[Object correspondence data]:
☆ ☆ ☆

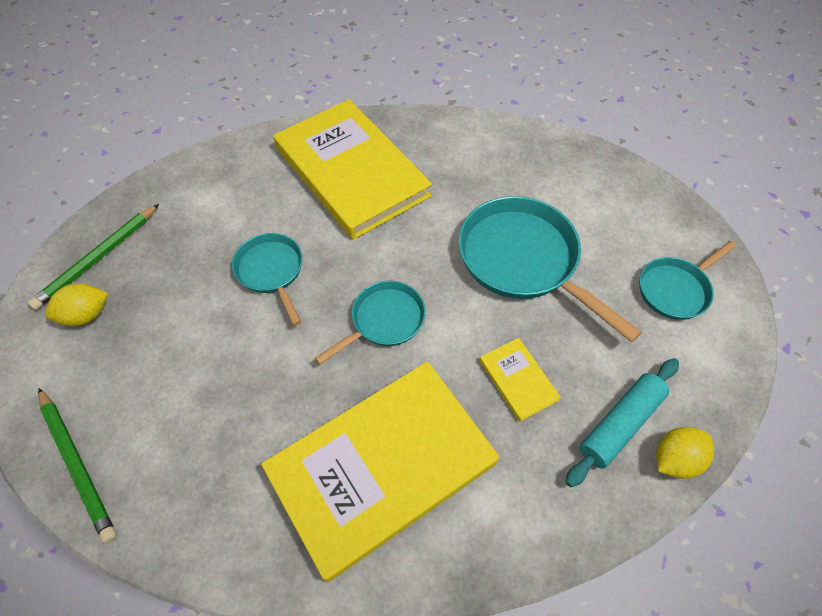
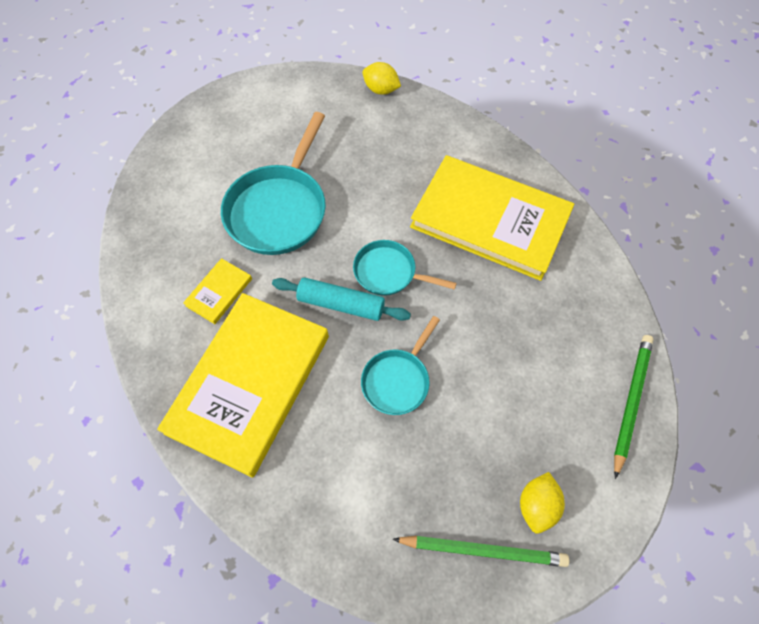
camera: 120 degrees left, 5 degrees up
(86, 315) = (536, 505): yellow lemon -> yellow lemon turned 75 degrees clockwise
(518, 380) = (382, 176): yellow book -> yellow book (219, 292)
(620, 424) = (376, 118): turquoise rolling pin -> turquoise rolling pin (341, 304)
(675, 289) = (254, 118): turquoise pan -> none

☆ ☆ ☆

[ABOUT THIS TASK]: In the copy, no picture may appear; the records themselves must be output exactly.

[RESULT FOR THIS TASK]:
camera: 120 degrees left, 5 degrees up
(86, 315) = (536, 505): yellow lemon -> yellow lemon turned 75 degrees clockwise
(518, 380) = (382, 176): yellow book -> yellow book (219, 292)
(620, 424) = (376, 118): turquoise rolling pin -> turquoise rolling pin (341, 304)
(675, 289) = (254, 118): turquoise pan -> none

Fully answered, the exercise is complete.